*** Opening of Material shown ***

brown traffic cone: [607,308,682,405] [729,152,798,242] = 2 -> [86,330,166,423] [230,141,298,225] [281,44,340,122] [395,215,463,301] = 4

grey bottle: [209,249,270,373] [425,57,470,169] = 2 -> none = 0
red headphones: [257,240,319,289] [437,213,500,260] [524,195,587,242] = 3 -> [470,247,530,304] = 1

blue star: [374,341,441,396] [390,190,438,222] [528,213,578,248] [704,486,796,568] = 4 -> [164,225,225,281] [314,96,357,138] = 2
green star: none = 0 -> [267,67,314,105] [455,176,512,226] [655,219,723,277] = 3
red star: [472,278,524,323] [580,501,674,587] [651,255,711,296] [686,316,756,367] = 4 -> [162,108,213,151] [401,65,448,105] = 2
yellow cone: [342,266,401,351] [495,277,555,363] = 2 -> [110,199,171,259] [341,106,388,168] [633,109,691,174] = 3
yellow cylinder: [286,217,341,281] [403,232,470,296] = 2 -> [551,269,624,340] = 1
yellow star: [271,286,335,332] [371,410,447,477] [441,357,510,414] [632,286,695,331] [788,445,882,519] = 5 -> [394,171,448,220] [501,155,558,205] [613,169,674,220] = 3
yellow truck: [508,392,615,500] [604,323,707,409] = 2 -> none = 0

*** Close of Material shown ***
*** Opening of Material shown ***

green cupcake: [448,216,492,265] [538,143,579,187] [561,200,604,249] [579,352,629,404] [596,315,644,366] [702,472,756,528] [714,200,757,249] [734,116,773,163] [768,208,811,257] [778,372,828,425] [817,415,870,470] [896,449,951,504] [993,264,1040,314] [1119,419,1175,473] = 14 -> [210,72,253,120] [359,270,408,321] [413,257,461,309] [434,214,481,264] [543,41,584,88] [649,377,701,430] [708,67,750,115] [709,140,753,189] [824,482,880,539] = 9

*** Close of Material shown ***

Using the entries above, return exactly the lines from the line with "green star: none" to the line with "yellow star: [271,286,335,332]", counting both of those lines.

> Written answer:
green star: none = 0 -> [267,67,314,105] [455,176,512,226] [655,219,723,277] = 3
red star: [472,278,524,323] [580,501,674,587] [651,255,711,296] [686,316,756,367] = 4 -> [162,108,213,151] [401,65,448,105] = 2
yellow cone: [342,266,401,351] [495,277,555,363] = 2 -> [110,199,171,259] [341,106,388,168] [633,109,691,174] = 3
yellow cylinder: [286,217,341,281] [403,232,470,296] = 2 -> [551,269,624,340] = 1
yellow star: [271,286,335,332] [371,410,447,477] [441,357,510,414] [632,286,695,331] [788,445,882,519] = 5 -> [394,171,448,220] [501,155,558,205] [613,169,674,220] = 3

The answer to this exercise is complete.